→ **PROBLEM DESCRIPTION**
Repeat every line of the data exactly, but not the pictures.
(RECORDS SHOWN begins)
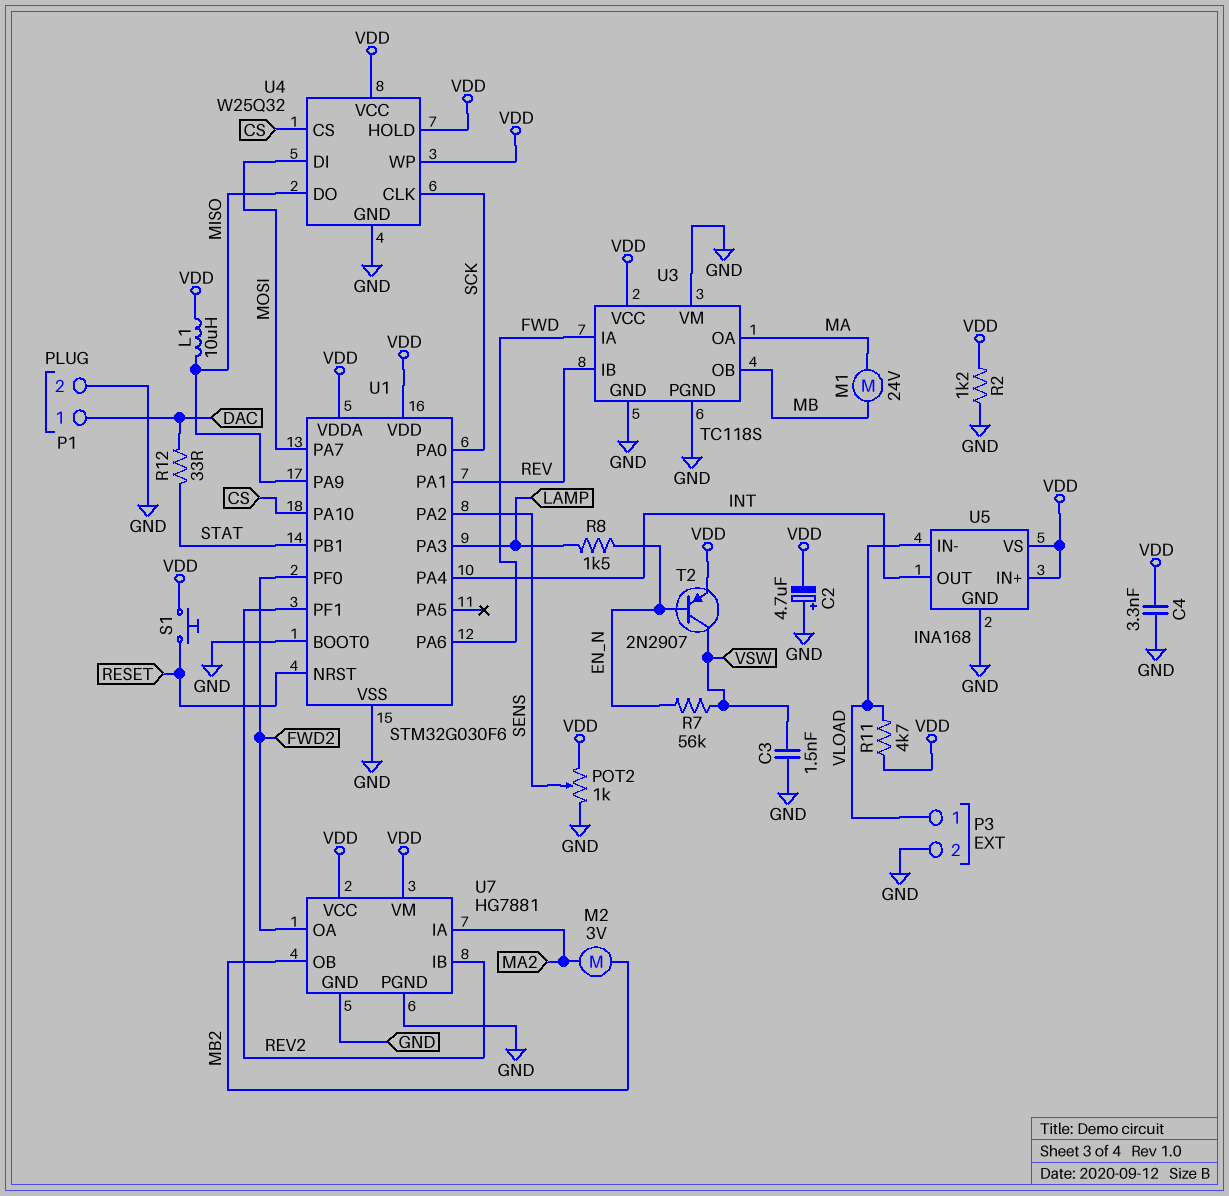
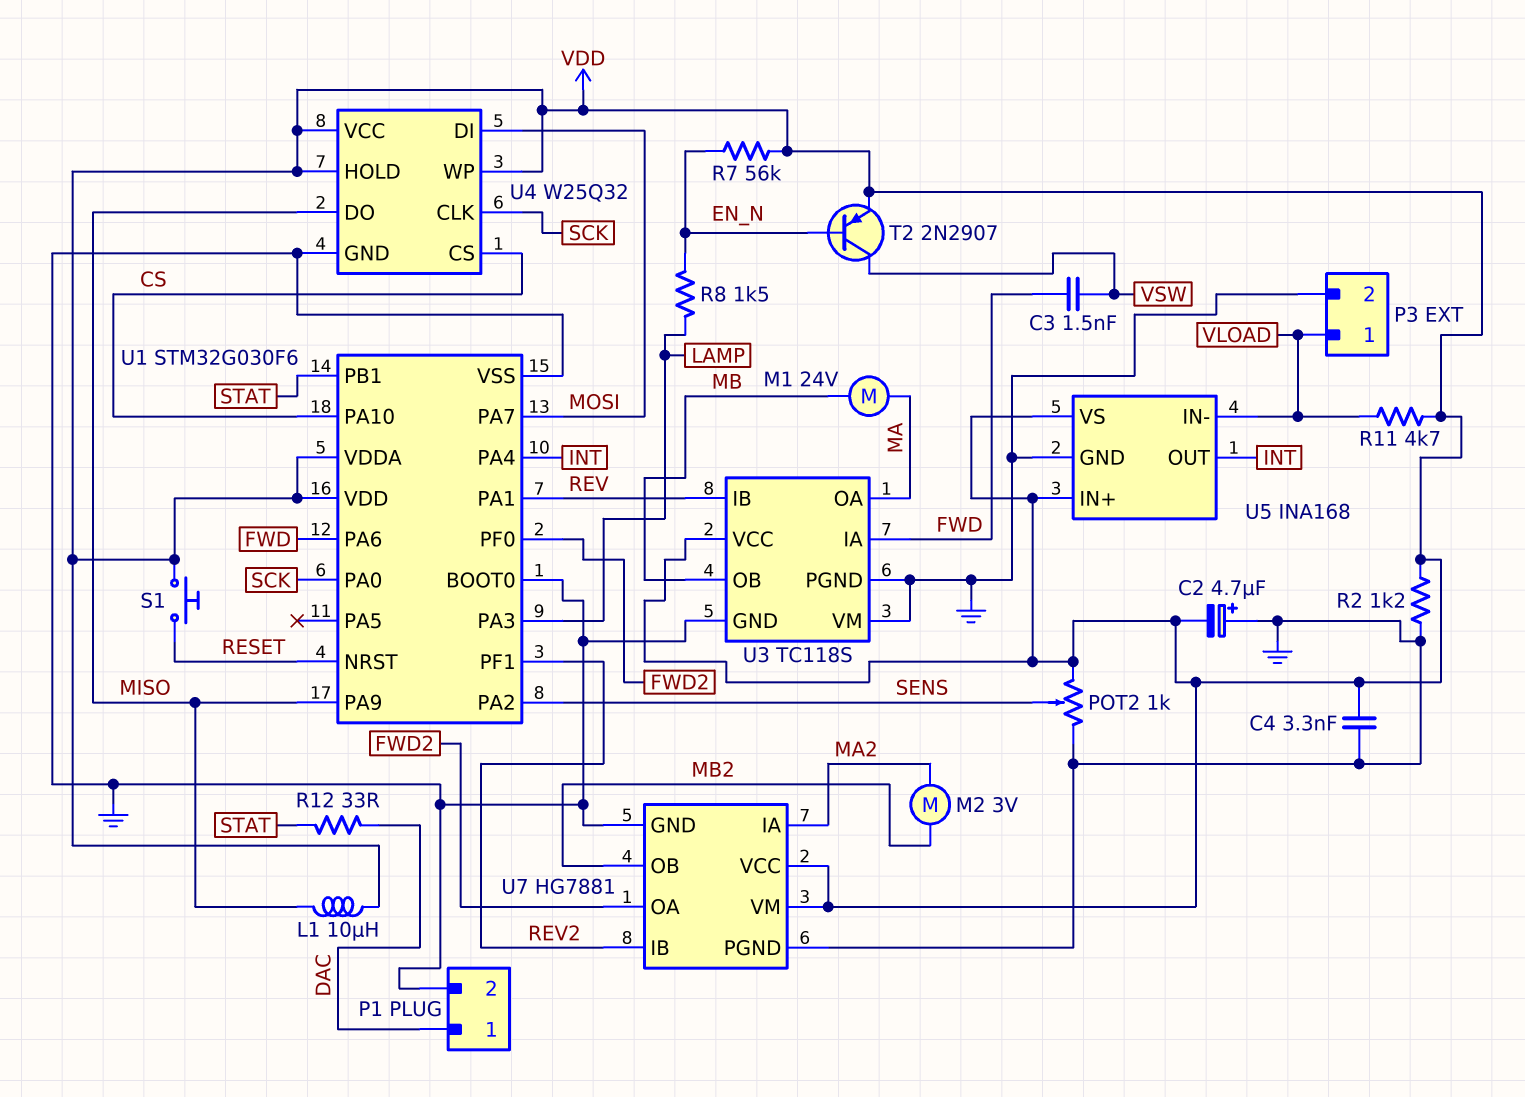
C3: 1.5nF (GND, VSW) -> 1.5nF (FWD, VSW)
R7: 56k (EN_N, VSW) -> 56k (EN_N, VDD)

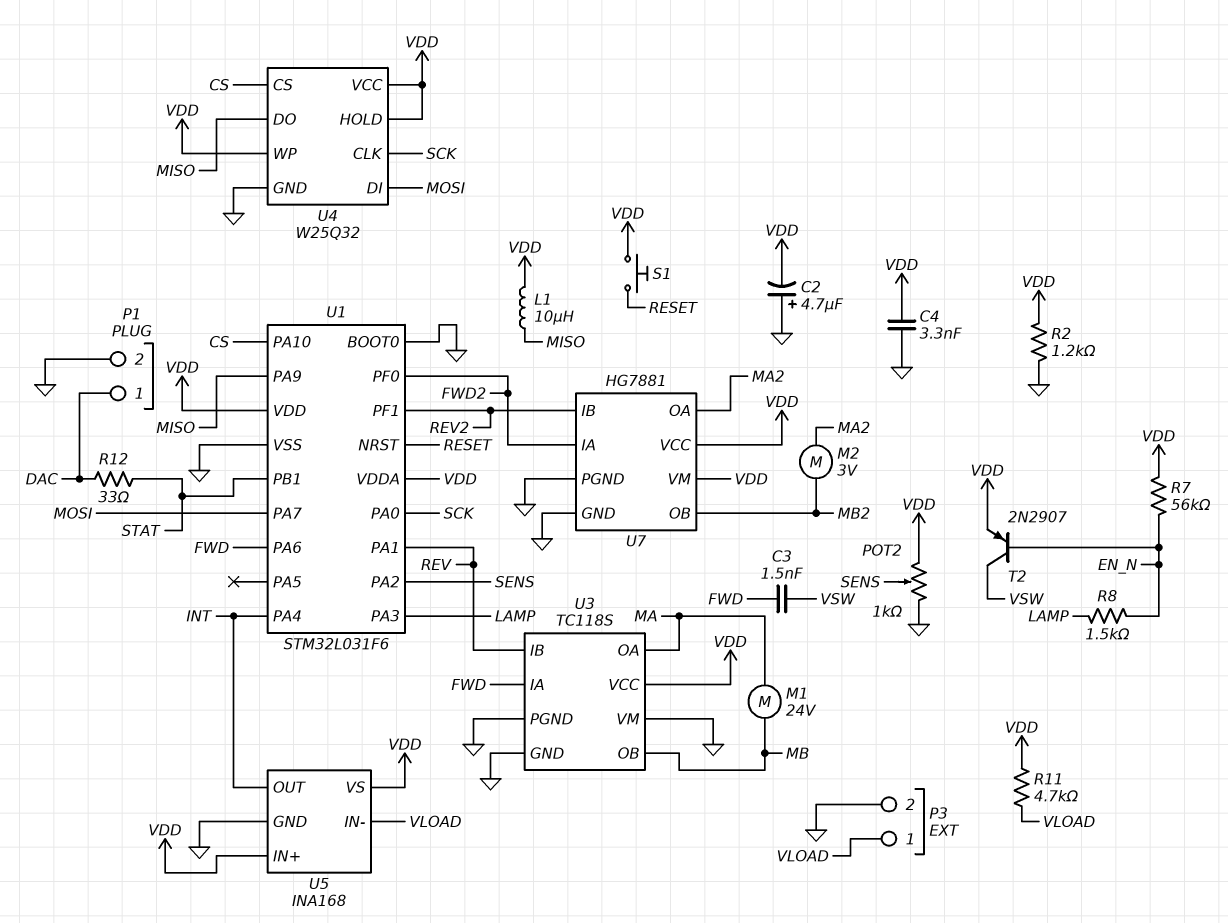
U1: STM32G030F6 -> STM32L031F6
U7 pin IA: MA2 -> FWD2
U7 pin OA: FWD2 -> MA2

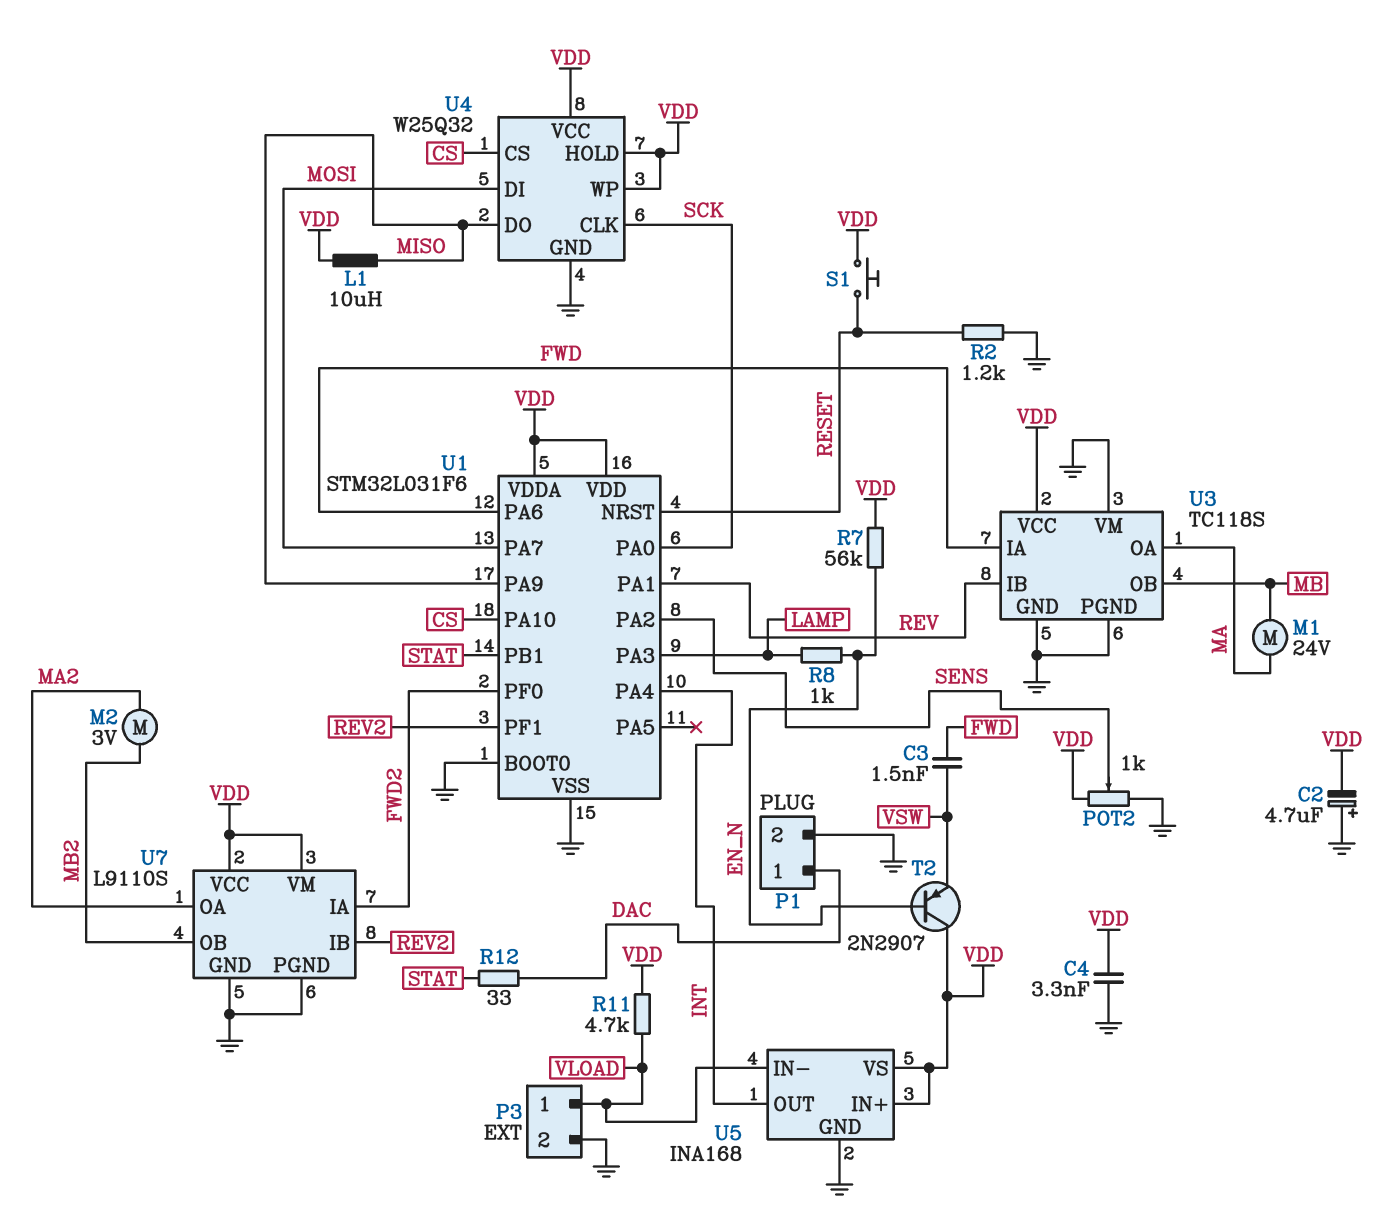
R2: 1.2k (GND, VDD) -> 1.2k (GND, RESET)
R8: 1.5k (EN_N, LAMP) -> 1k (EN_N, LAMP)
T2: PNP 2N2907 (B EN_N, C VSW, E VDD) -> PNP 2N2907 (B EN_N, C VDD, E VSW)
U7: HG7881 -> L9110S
(RECORDS SHOWN ends)
→ **TASK ANSWER**
C3: 1.5nF (GND, VSW) -> 1.5nF (FWD, VSW)
R7: 56k (EN_N, VSW) -> 56k (EN_N, VDD)

U1: STM32G030F6 -> STM32L031F6
U7 pin IA: MA2 -> FWD2
U7 pin OA: FWD2 -> MA2

R2: 1.2k (GND, VDD) -> 1.2k (GND, RESET)
R8: 1.5k (EN_N, LAMP) -> 1k (EN_N, LAMP)
T2: PNP 2N2907 (B EN_N, C VSW, E VDD) -> PNP 2N2907 (B EN_N, C VDD, E VSW)
U7: HG7881 -> L9110S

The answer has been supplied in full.